**STATED GOAL**:
Count how many lines in the data below contain the string "kern", with uppercase and lowercase treated as different, and reply with that number alone.

******************************

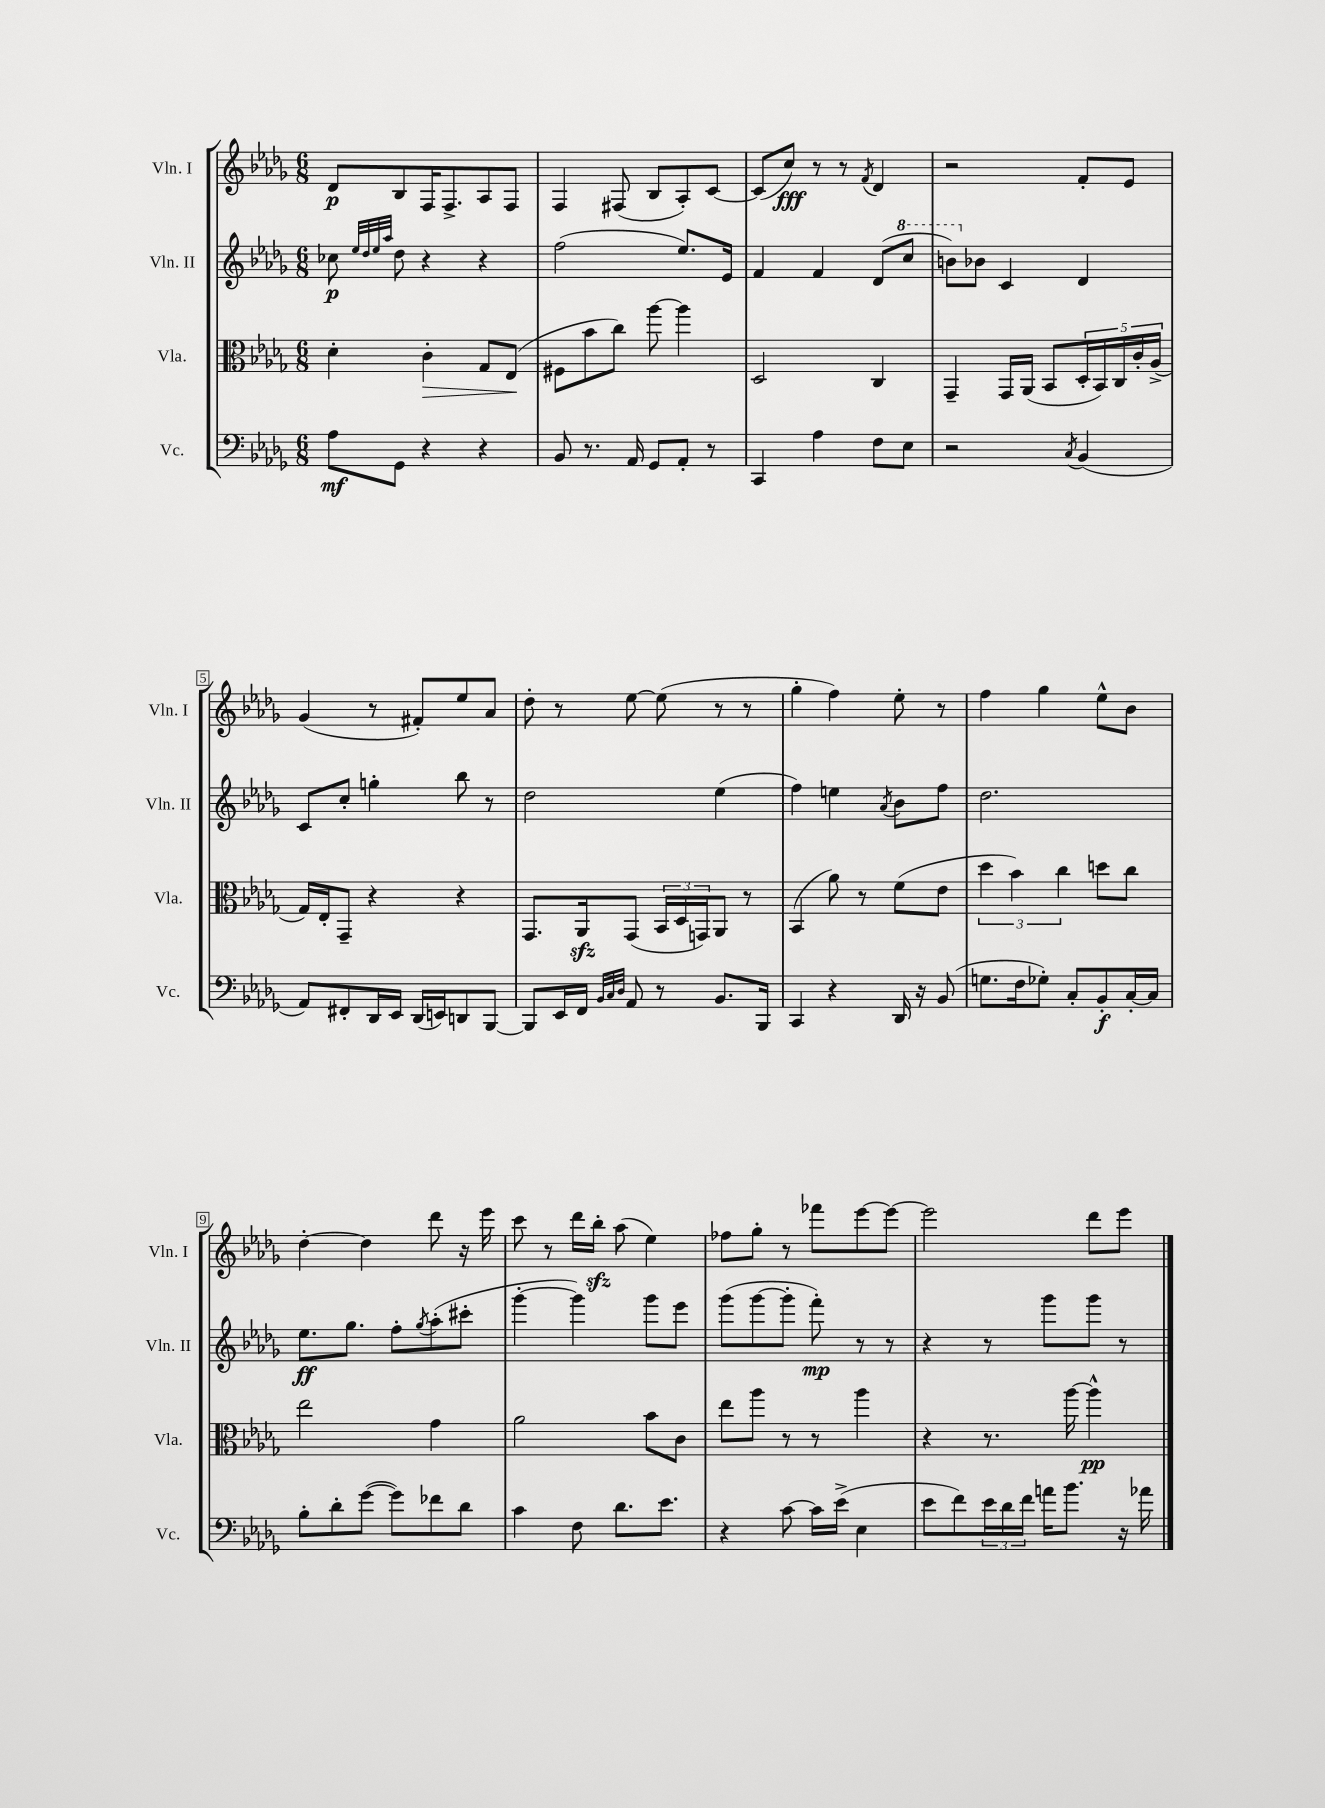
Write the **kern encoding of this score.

**kern	**kern	**kern	**kern
*staff4	*staff3	*staff2	*staff1
*clefF4	*clefC3	*clefG2	*clefG2
*k[b-e-a-d-g-]	*k[b-e-a-d-g-]	*k[b-e-a-d-g-]	*k[b-e-a-d-g-]
*M6/8	*M6/8	*M6/8	*M6/8
8A-\L	4d-'\	8cc-\	8d-/L
.	.	32qqee-/LLL	.
.	.	32qqdd-/	.
.	.	32qqee-/	.
.	.	32qqaa-/JJJ	.
8GG-\J	.	8dd-\	8B-/
4r	4c'\	4r	16F/K
.	.	.	8.F^/
4r	8G-/L	4r	8A-/
.	(8E-/J	.	8F/J
=	=	=	=
8BB-/	8F#\L	(2ff\	4F/
8.r	8b-\	.	.
.	8cc\J)	.	(8F#/
16AA-/	.	.	.
8GG-/L	[8aa-\	.	8B-/L
8AA-'/J	4aa-\]	8.ee-/L)	8A-'/)
8r	.	.	[8c/J
.	.	16e-/Jk	.
=	=	=	=
4CC/	2D-/	4f/	(8c/]L
.	.	.	8cc/J)
4A-\	.	4f/	8r
.	.	.	8r
.	.	.	8qf/
8F\L	4C/	(8d-/L	4d-/
8E-\J	.	8ccc/J	.
=	=	=	=
2r	4GG-~/	8bb\L)	2r
.	.	8b-\J	.
.	16GG-/LL	4c/	.
.	(16AA-/JJ	.	.
.	8BB-/L	.	.
8qC/	.	.	.
(4BB-/	20D-'/L	4d-/	8f'/L
.	20BB-/)	.	.
.	20C/	.	.
.	.	.	8e-/J
.	20c'/	.	.
.	(20A-^/JJ	.	.
=	=	=	=
8AA-/L)	16G-/LL)	8c/L	(4g-/
.	16E-'/J	.	.
8FF#'/	8GG-~/J	8cc'/J	.
16DD-/L	4r	4gg'\	8r
16EE-/JJ	.	.	.
(16DD-/LL	.	.	8f#'/L)
16EE/J)	.	.	.
8DD/	4r	8bb-\	8ee-/
[8BBB-/J	.	8r	8a-/J
=	=	=	=
8BBB-/]L	8.GG-/L	2dd-\	8dd-'\
16EE-/L	.	.	8r
16FF/JJ	16AA-/k	.	.
32qqBB-/LLL	.	.	.
32qqC/	.	.	.
32qqD-/JJJ	.	.	.
8AA-/	(8GG-/J	.	[8ee-\
8r	24BB-/LL	.	(8ee-\]
.	24D-/	.	.
.	24GG/J)	.	.
8.BB-/L	8AA-/J	(4ee-\	8r
.	8r	.	8r
16BBB-/Jk	.	.	.
=	=	=	=
4CC/	(4BB-/	4ff\)	4gg-'\
4r	8a-\)	4ee\	4ff\)
.	8r	.	.
.	.	8qa-/	.
16DD-/	(8f\L	8b-\L	8ee-'\
16r	.	.	.
(8BB-/	8e-\J	8ff\J	8r
=	=	=	=
8.G\L	6dd-\	2.dd-\	4ff\
.	6b-\)	.	.
16F\k	.	.	.
8G-'\J)	.	.	4gg-\
.	6cc\	.	.
8C'/L	.	.	.
8BB-'/	8dd\L	.	8ee-^^\L
[16C'/L	8cc\J	.	8b-\J
16C/]JJ	.	.	.
=	=	=	=
8B-'\L	2ee-\	8.ee-\L	[4dd-'\
8d-'\	.	.	.
.	.	8.gg-\J	.
([8g-\J	.	.	4dd-\]
8g-\]L)	.	8ff'\L	.
.	.	8qgg-/	.
8f-\	4g-\	(8aa-'\	8ddd-\
8d-\J	.	8ccc#'\J	16r
.	.	.	16eee-\
=	=	=	=
4c\	2a-\	[4ggg-'\	8ccc\
.	.	.	8r
8F\	.	4ggg-\])	16ddd-\LL
.	.	.	16bb-'\JJ
8.d-\L	.	.	(8aa-\
.	8b-\L	8ggg-\L	4ee-\)
8.e-\J	.	.	.
.	8c\J	8eee-\J	.
=	=	=	=
4r	8ee-\L	(8ggg-\L	8ff-\L
.	8aa-\J	[8ggg-\	8gg-'\J
[8c\	8r	8ggg-'\]J	8r
16c\]LL	8r	8fff'\)	8fff-\L
(16e-^\JJ	.	.	.
4E-\	4aa-\	8r	[8eee-\
.	.	8r	8eee-\_J
=	=	=	=
8e-\L	4r	4r	2eee-\]
8f\)	.	.	.
24e-\L	8.r	8r	.
24d-\	.	.	.
24f\JJ	.	.	.
16a\LK	.	8ggg-\L	.
8.b-\J	[16aa-\	.	.
.	4aa-^^\]	8ggg-\J	8ddd-\L
16r	.	8r	8eee-\J
16a-\	.	.	.
==	==	==	==
*-	*-	*-	*-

******************************

**SOLUTION**:
2